**Task statement**. Copy only what lies from the line containing "orange capsule [888,483,916,529]" through the line containing "purple camera [546,121,598,178]" in the entries below, keeping both end lines exact and dropping every picture.

■ ■ ■ ■ ■ ■ ■

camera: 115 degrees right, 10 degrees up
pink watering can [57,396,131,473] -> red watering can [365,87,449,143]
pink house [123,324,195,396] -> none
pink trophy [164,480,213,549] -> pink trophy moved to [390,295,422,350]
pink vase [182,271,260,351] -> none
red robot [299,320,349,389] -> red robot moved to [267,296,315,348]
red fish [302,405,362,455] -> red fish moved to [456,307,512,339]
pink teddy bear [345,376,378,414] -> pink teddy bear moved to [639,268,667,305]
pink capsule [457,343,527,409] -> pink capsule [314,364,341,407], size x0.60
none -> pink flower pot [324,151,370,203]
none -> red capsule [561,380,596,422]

■ ■ ■ ■ ■ ■ ■

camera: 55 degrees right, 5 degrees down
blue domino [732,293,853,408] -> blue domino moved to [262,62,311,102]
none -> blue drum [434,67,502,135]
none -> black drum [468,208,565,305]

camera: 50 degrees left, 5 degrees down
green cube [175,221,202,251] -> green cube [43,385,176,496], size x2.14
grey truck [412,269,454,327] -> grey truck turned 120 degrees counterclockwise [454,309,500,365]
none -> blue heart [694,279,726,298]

■ ■ ■ ■ ■ ■ ■

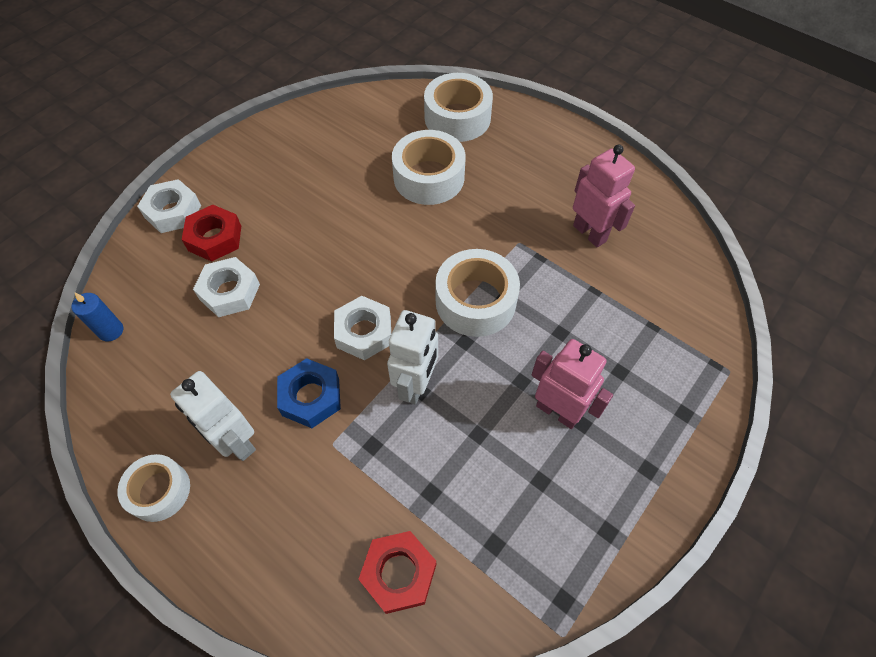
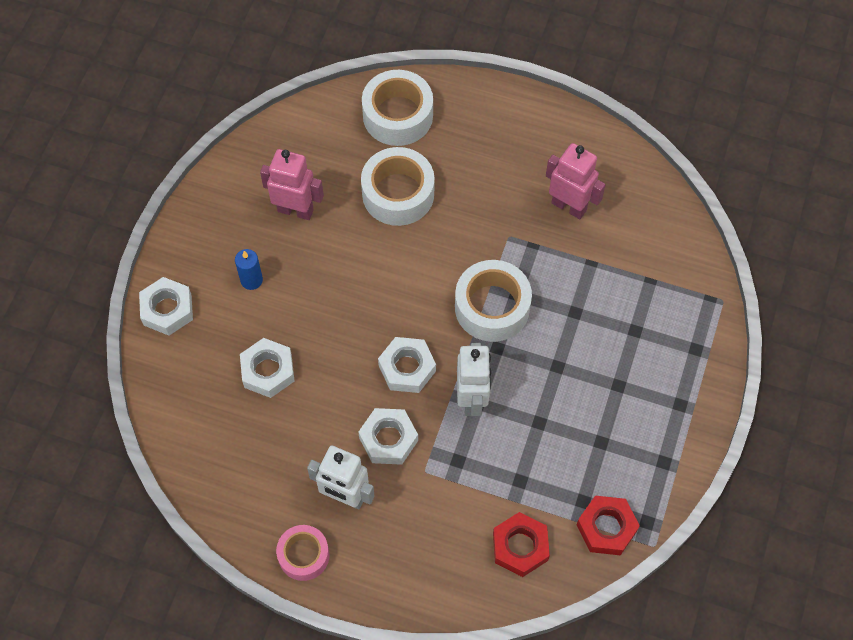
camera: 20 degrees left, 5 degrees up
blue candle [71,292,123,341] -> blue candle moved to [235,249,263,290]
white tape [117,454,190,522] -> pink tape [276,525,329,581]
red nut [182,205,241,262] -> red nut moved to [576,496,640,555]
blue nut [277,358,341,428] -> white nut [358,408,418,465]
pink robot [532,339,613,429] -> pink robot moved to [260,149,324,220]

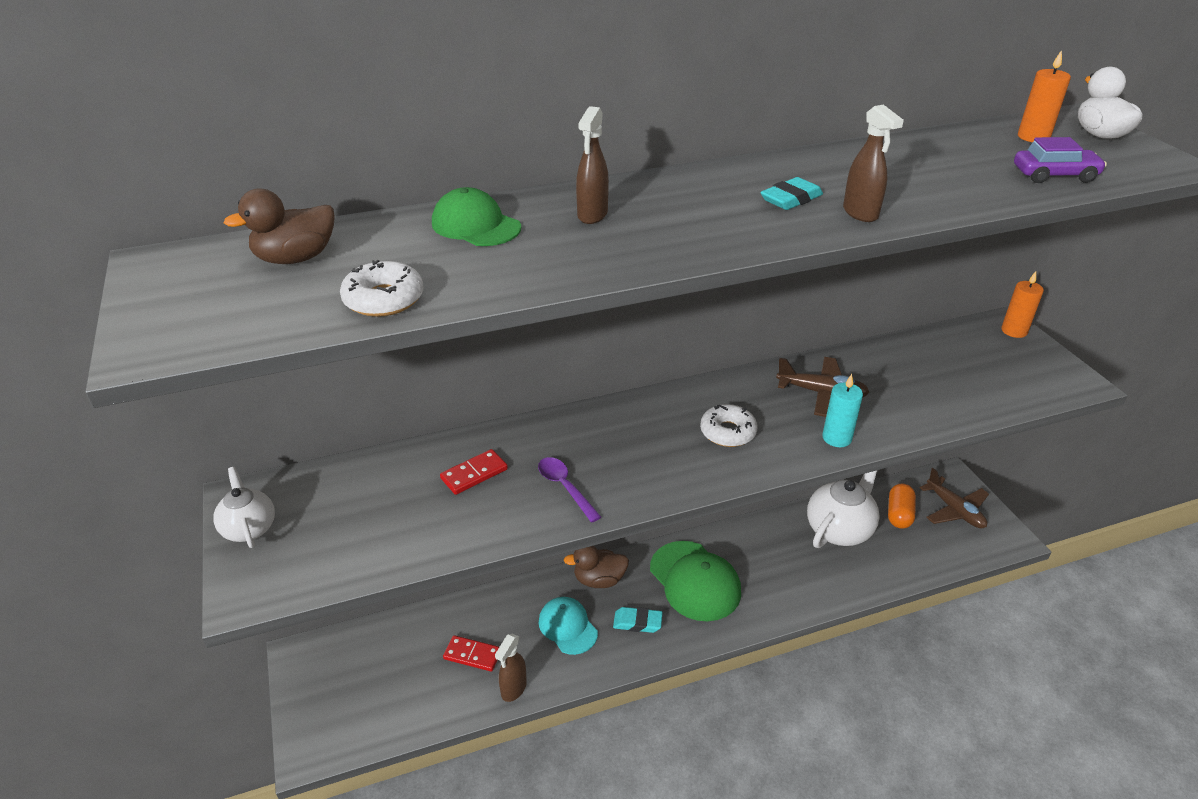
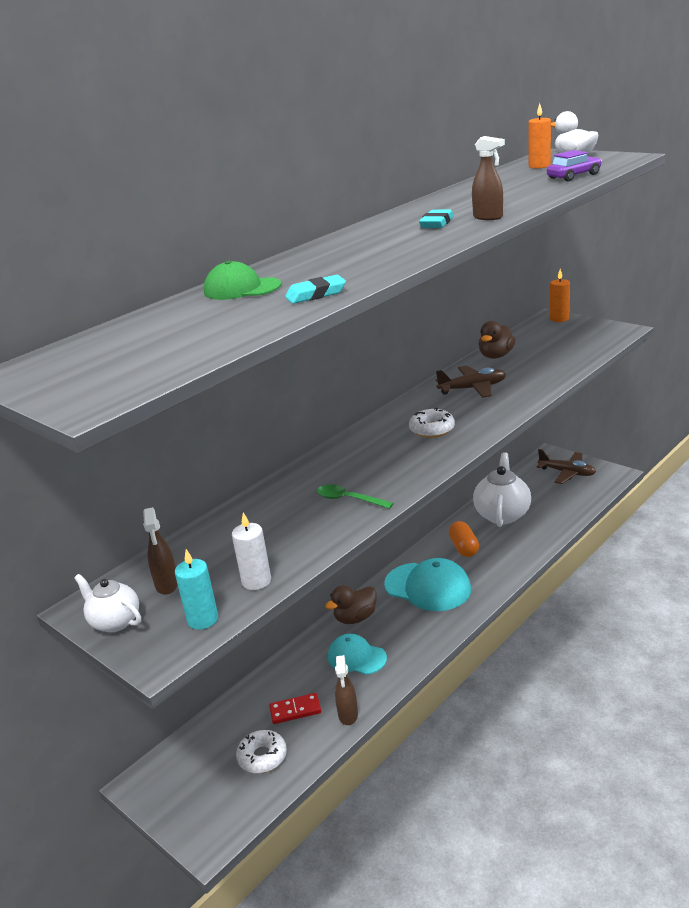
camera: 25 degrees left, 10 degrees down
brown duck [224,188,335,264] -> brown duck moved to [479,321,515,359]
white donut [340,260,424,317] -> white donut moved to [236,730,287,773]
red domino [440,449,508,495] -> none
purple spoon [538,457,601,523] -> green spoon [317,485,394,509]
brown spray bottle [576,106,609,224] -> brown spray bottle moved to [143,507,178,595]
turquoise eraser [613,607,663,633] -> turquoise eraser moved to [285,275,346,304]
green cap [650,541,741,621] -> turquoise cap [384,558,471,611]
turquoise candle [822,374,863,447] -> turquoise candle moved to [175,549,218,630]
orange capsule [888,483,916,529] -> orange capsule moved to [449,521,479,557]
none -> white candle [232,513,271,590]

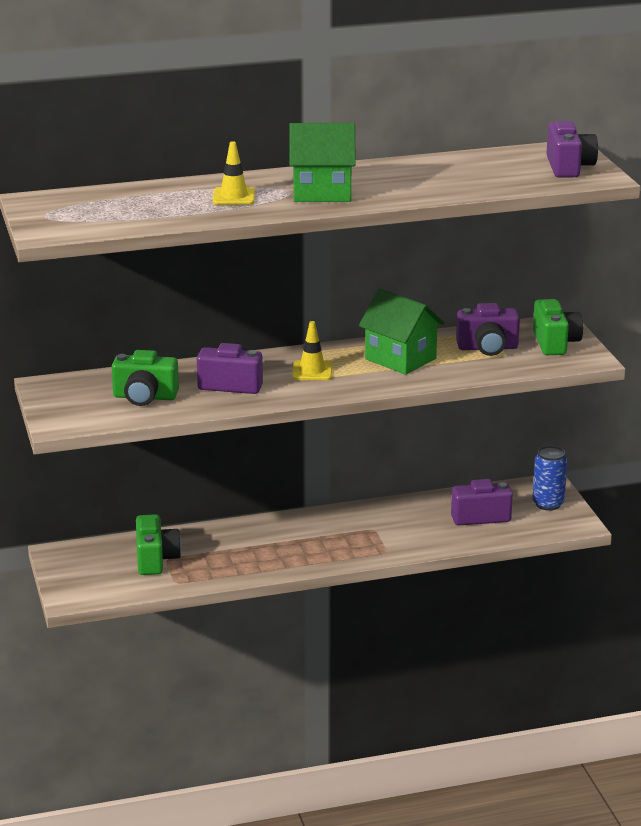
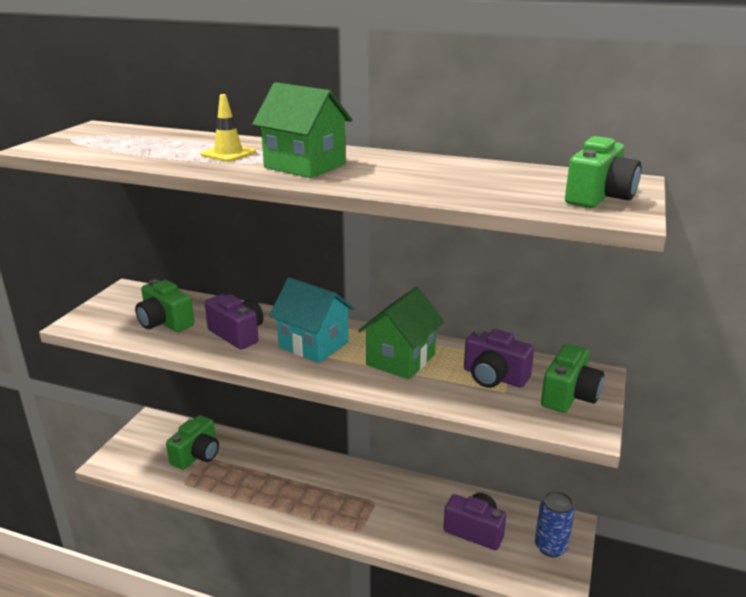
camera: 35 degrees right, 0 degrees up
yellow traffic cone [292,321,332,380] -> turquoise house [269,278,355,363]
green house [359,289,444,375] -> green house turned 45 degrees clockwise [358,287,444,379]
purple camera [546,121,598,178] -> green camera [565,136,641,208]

■ ■ ■ ■ ■ ■ ■

**Answer to this exercise**.
orange capsule [888,483,916,529] -> orange capsule moved to [449,521,479,557]
none -> white candle [232,513,271,590]

camera: 35 degrees right, 0 degrees up
yellow traffic cone [292,321,332,380] -> turquoise house [269,278,355,363]
green house [359,289,444,375] -> green house turned 45 degrees clockwise [358,287,444,379]
purple camera [546,121,598,178] -> green camera [565,136,641,208]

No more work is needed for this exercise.